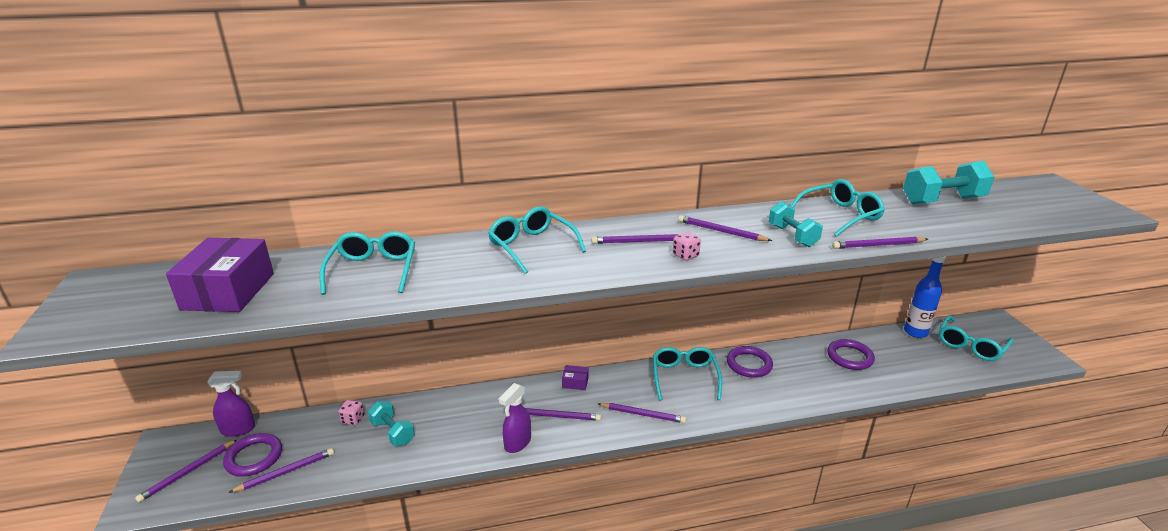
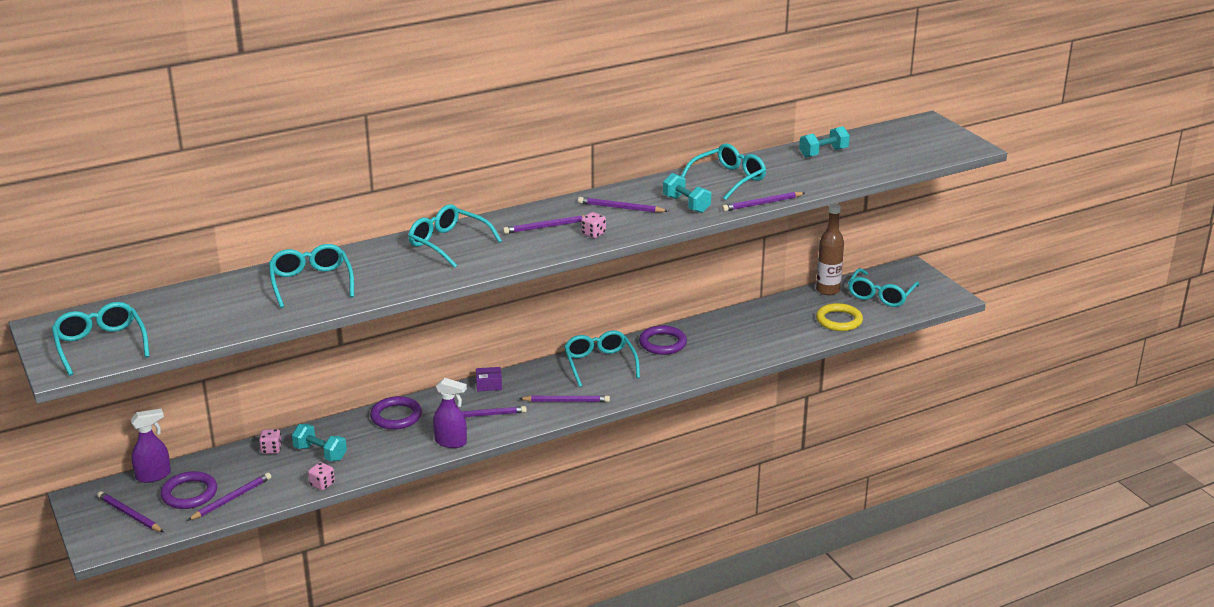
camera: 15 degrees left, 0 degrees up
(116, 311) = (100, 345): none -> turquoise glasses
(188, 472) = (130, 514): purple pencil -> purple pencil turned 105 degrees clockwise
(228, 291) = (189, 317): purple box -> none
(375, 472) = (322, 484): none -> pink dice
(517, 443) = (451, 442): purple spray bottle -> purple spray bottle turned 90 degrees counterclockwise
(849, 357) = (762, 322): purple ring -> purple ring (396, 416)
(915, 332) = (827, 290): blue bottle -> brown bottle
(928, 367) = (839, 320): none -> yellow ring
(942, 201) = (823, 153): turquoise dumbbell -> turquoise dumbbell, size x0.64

========

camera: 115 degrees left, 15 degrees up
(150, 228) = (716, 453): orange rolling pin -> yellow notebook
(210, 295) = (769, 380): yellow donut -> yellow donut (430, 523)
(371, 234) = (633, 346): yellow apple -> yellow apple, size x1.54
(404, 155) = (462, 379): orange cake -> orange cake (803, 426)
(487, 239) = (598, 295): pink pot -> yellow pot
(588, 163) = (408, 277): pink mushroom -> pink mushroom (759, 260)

========

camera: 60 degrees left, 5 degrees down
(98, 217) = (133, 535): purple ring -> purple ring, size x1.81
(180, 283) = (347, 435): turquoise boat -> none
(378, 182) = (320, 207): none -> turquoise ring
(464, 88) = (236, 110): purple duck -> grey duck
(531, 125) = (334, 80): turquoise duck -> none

========

Working from the data above, extract solely the lines from the one containing "(517, 443) = (451, 442): purple" through the one containing "(942, 201) = (823, 153): turquoise", exactly as they appear, both included.

» Reply to the exercise
(517, 443) = (451, 442): purple spray bottle -> purple spray bottle turned 90 degrees counterclockwise
(849, 357) = (762, 322): purple ring -> purple ring (396, 416)
(915, 332) = (827, 290): blue bottle -> brown bottle
(928, 367) = (839, 320): none -> yellow ring
(942, 201) = (823, 153): turquoise dumbbell -> turquoise dumbbell, size x0.64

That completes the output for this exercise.